[Itemized modification records]
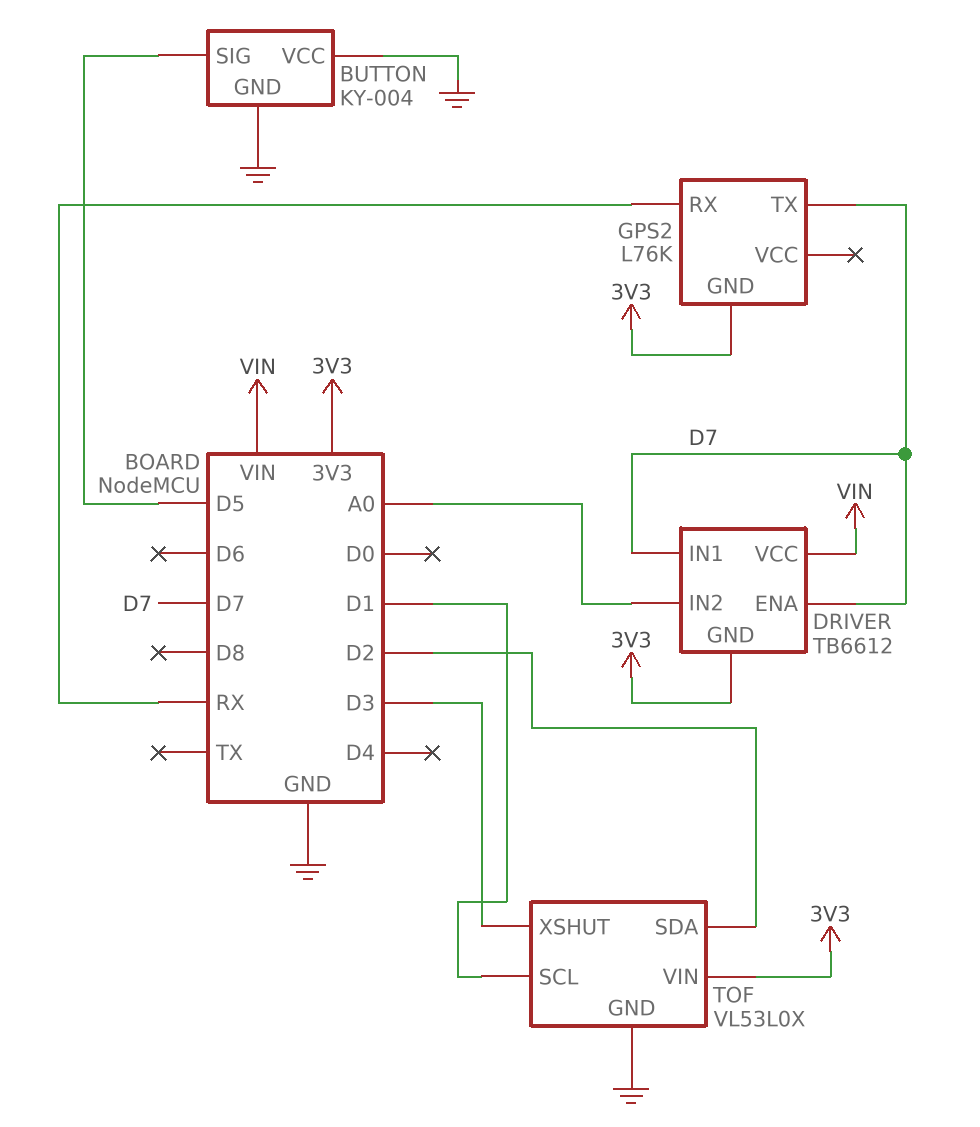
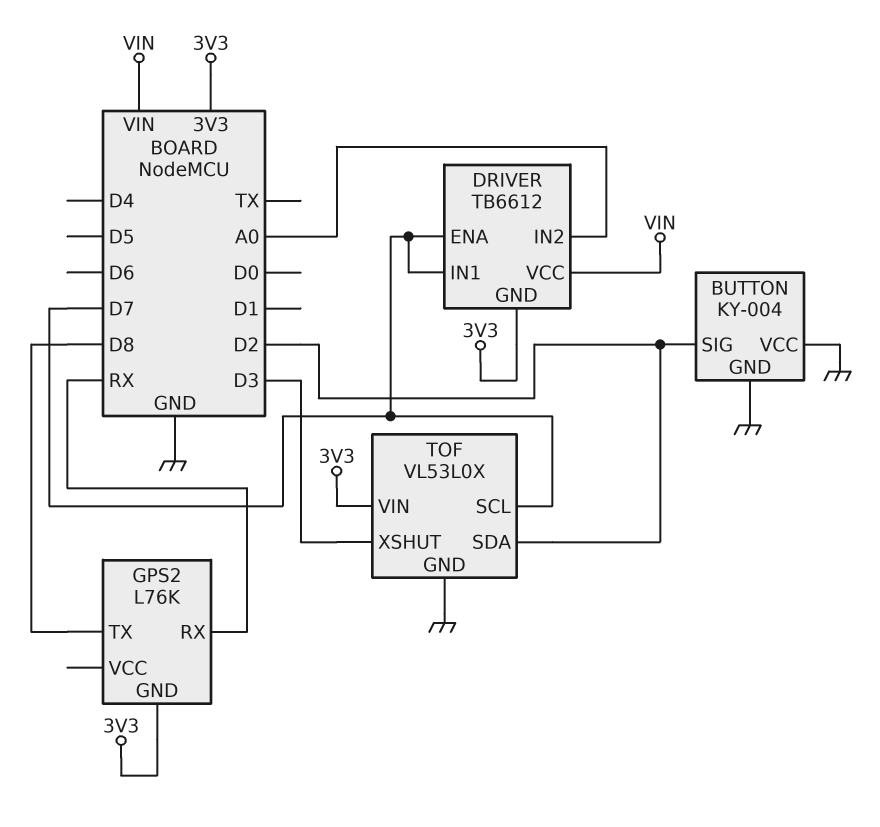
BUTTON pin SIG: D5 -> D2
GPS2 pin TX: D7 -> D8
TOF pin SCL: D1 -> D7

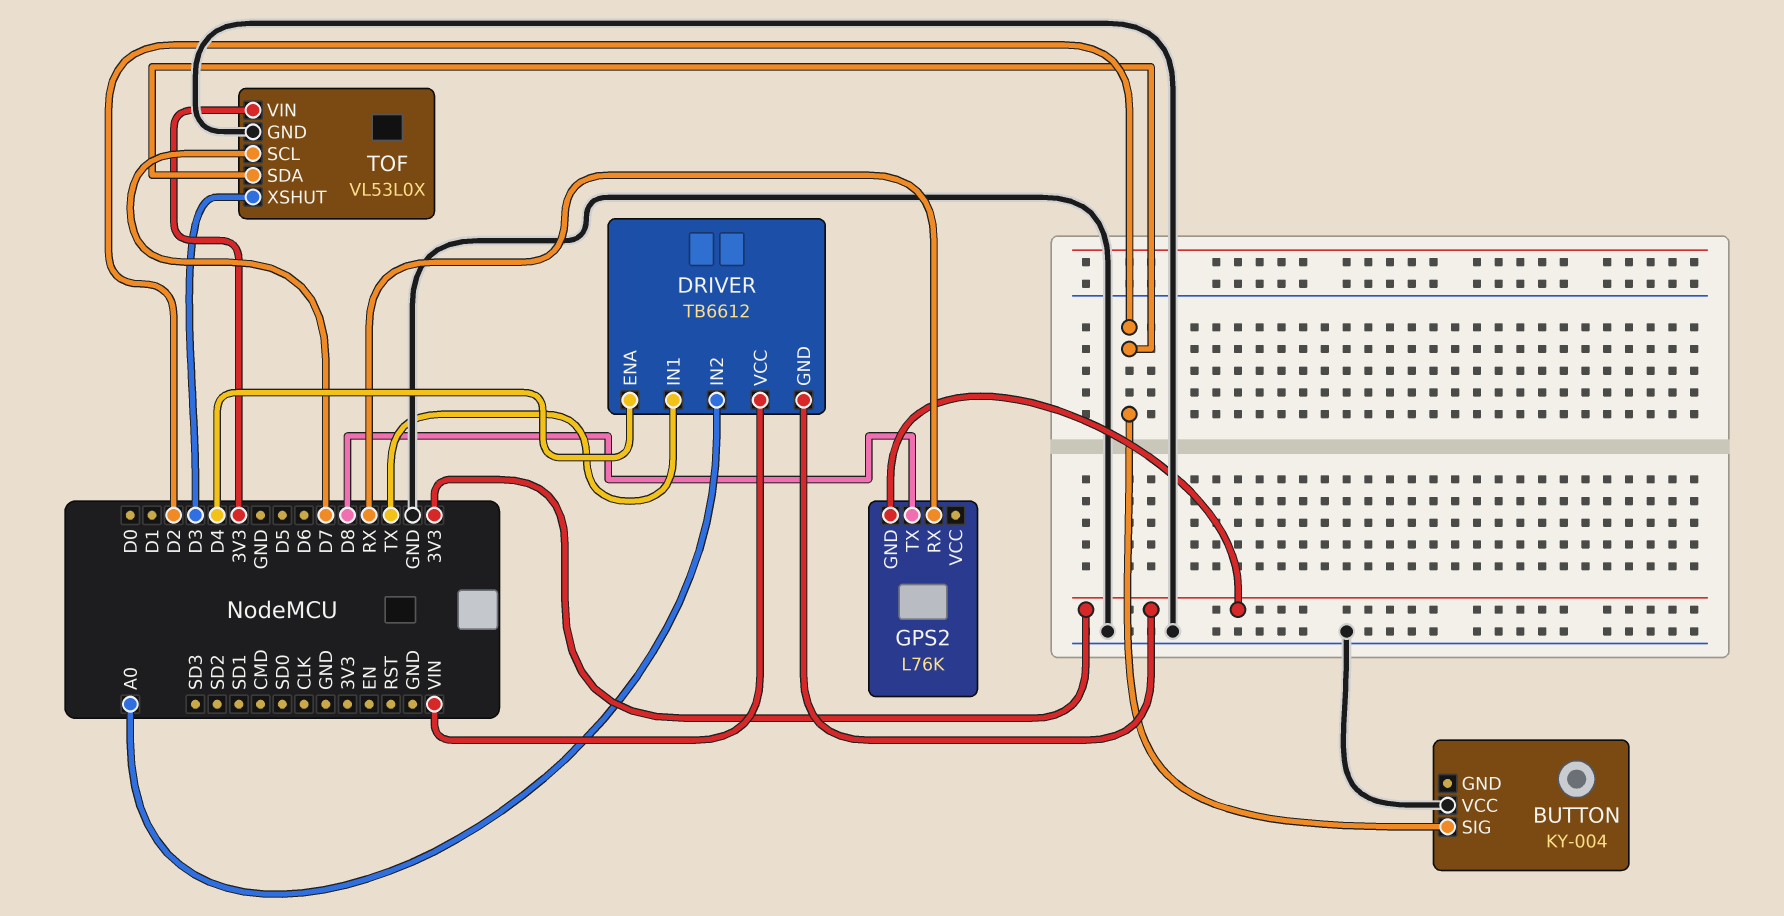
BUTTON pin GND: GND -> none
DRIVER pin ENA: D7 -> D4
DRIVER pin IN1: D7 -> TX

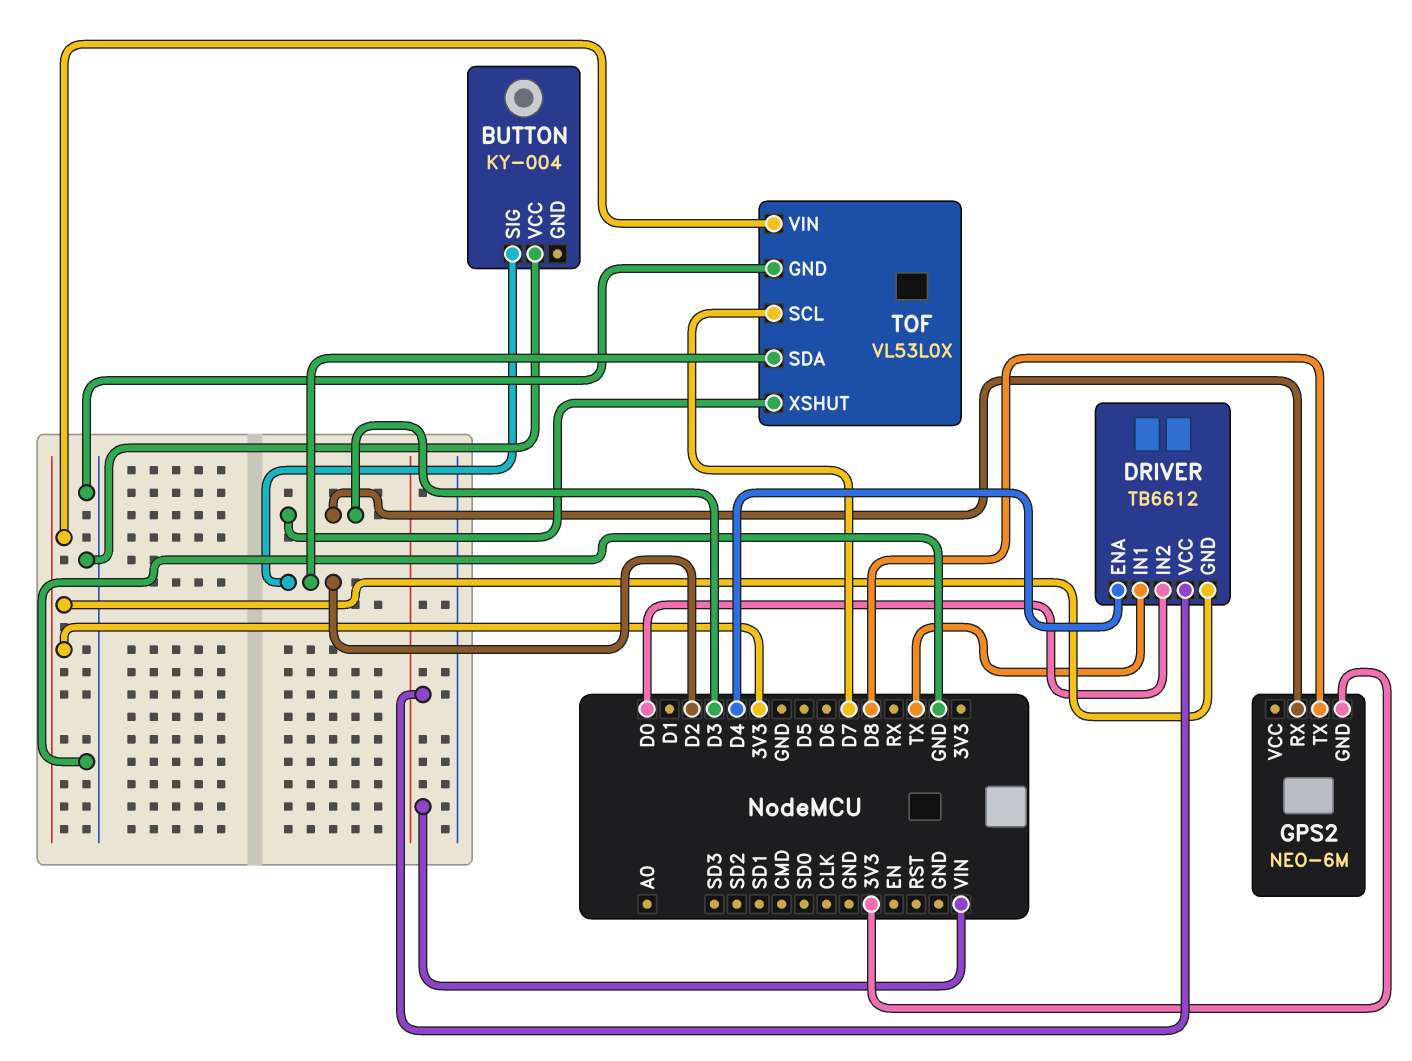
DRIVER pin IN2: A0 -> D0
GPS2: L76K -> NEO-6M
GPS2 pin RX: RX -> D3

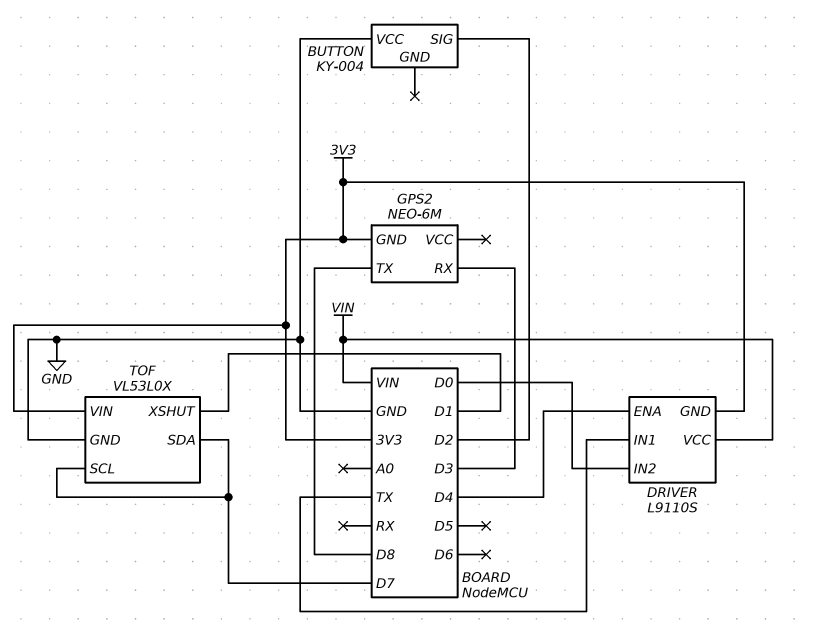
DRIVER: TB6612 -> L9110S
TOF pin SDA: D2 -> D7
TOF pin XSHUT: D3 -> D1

- [Exercise requirements] Pictures stay out; reproduce every line of the records exactly.

- [Your response]
BUTTON pin SIG: D5 -> D2
GPS2 pin TX: D7 -> D8
TOF pin SCL: D1 -> D7

BUTTON pin GND: GND -> none
DRIVER pin ENA: D7 -> D4
DRIVER pin IN1: D7 -> TX

DRIVER pin IN2: A0 -> D0
GPS2: L76K -> NEO-6M
GPS2 pin RX: RX -> D3

DRIVER: TB6612 -> L9110S
TOF pin SDA: D2 -> D7
TOF pin XSHUT: D3 -> D1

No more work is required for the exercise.